• Exercise: Write out the data word for word, taking care that no picture is carried over.

• Input data:
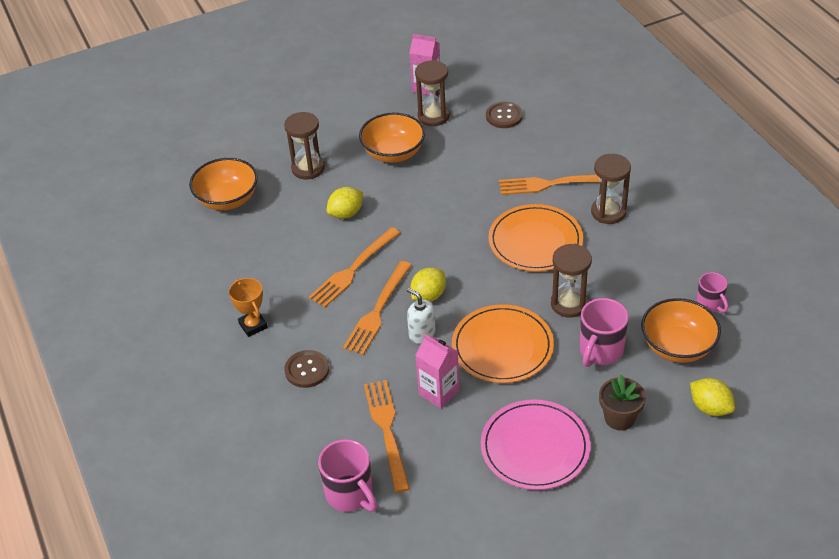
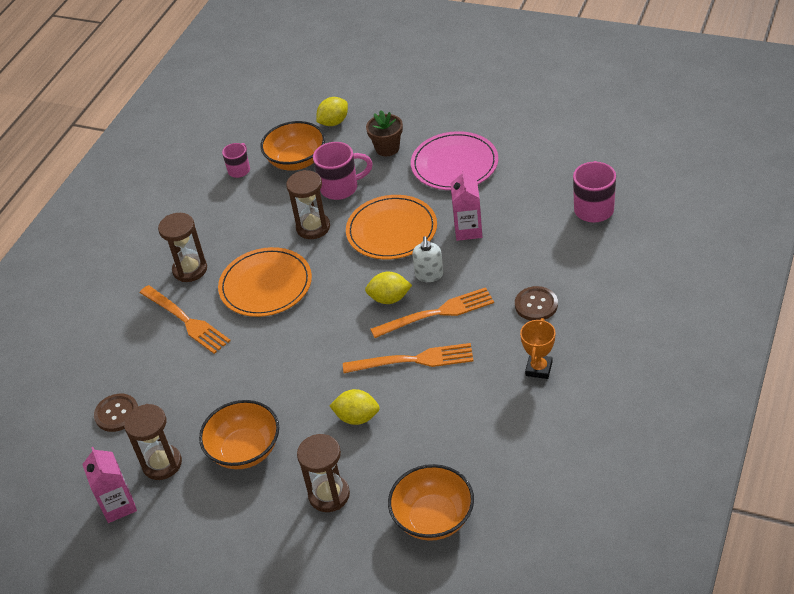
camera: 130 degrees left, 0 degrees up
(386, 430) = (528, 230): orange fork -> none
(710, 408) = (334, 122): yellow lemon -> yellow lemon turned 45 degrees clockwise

• Written answer:
camera: 130 degrees left, 0 degrees up
(386, 430) = (528, 230): orange fork -> none
(710, 408) = (334, 122): yellow lemon -> yellow lemon turned 45 degrees clockwise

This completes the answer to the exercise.